• _EXERCISE PROMPT_:
Leave the pictures out and print, word for word, the lines below from the one with "shower: (121, 224) -> (135, 87), moved" through the final line.

Graphic revision entries
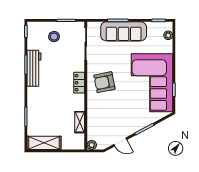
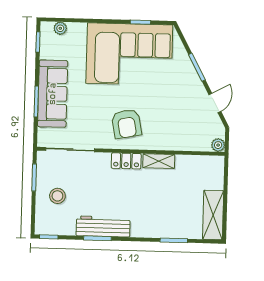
shelving: (80, 122) -> (159, 161), moved

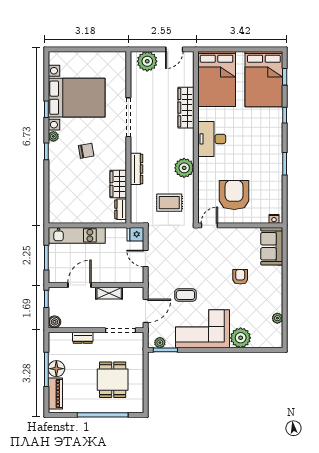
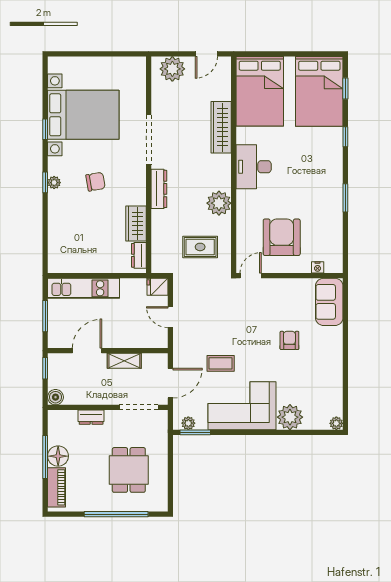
plant: (53, 136) -> (54, 183), moved
dresser: (137, 169) -> (159, 189), moved
nightstand: (274, 219) -> (318, 267), moved
plant: (277, 318) -> (336, 423), moved

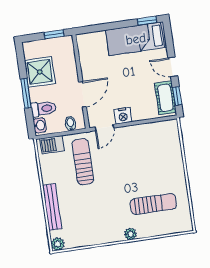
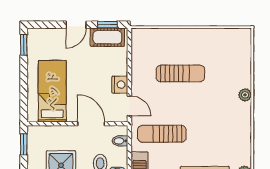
bed: (136, 39) -> (52, 91), moved, turned 180
sun lounger: (153, 204) -> (180, 73), moved, turned 90

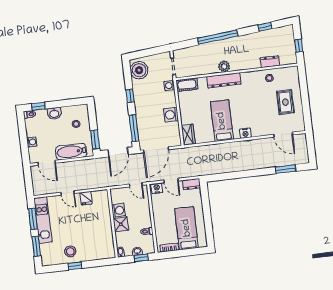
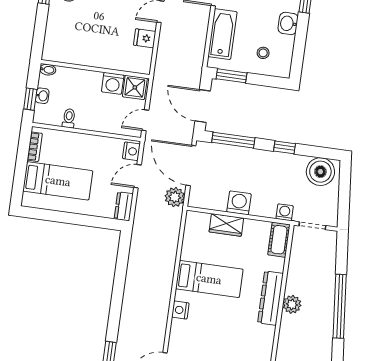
wardrobe: (188, 135) -> (226, 225), moved
plant: (178, 155) -> (175, 197), added
shower: (121, 224) -> (135, 87), moved

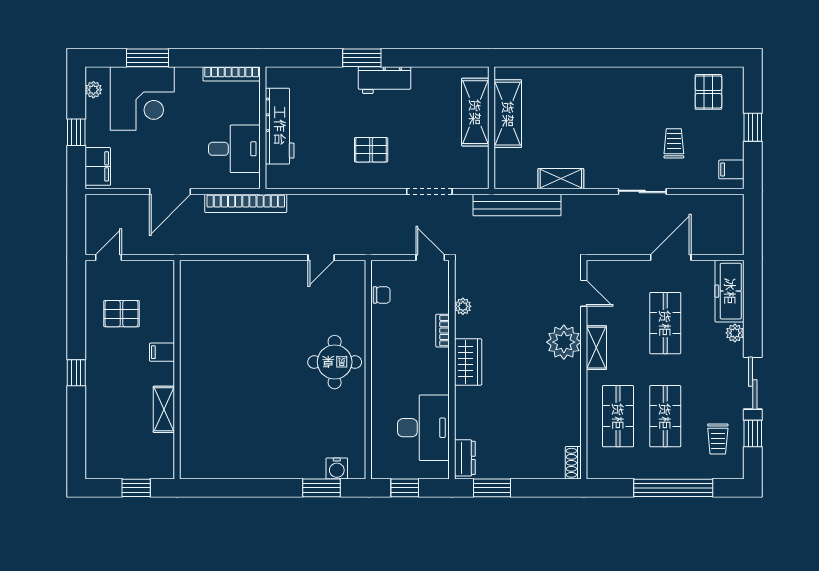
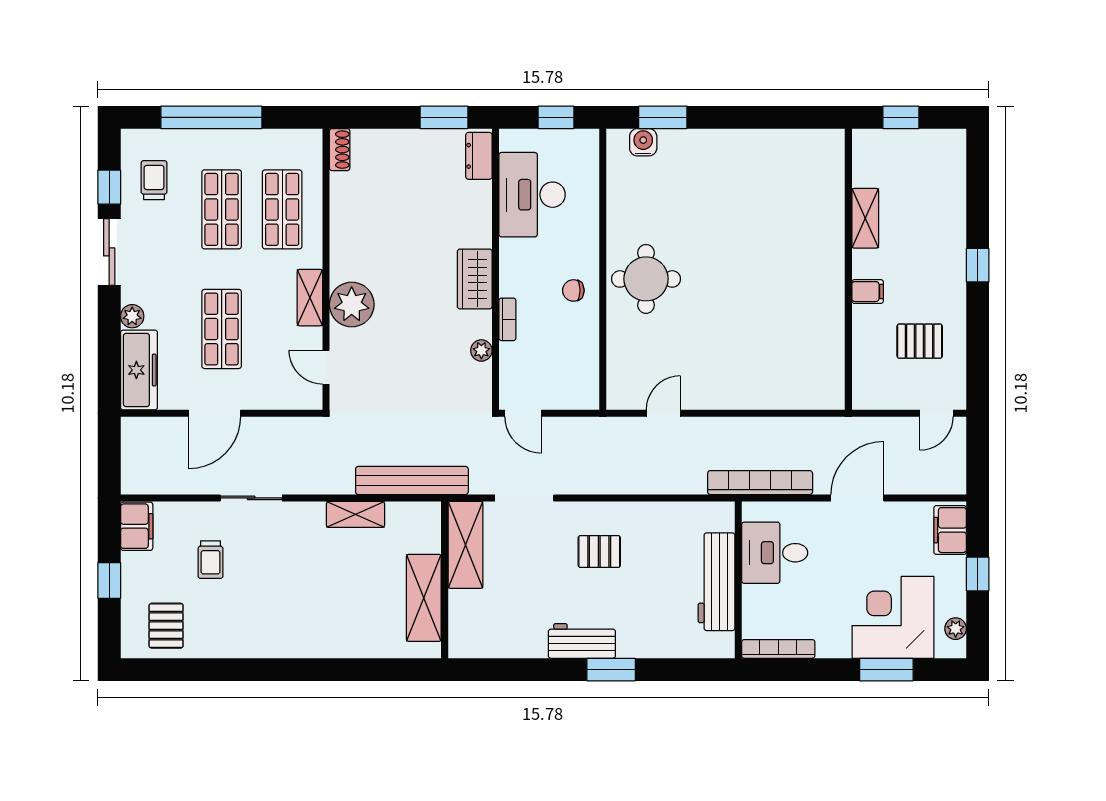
shelving: (475, 112) -> (465, 545), moved
filing cabinet: (731, 169) -> (137, 526), width x2.00
chair: (382, 295) -> (573, 290), moved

• _RESPONSE_:
shower: (121, 224) -> (135, 87), moved

shelving: (475, 112) -> (465, 545), moved
filing cabinet: (731, 169) -> (137, 526), width x2.00
chair: (382, 295) -> (573, 290), moved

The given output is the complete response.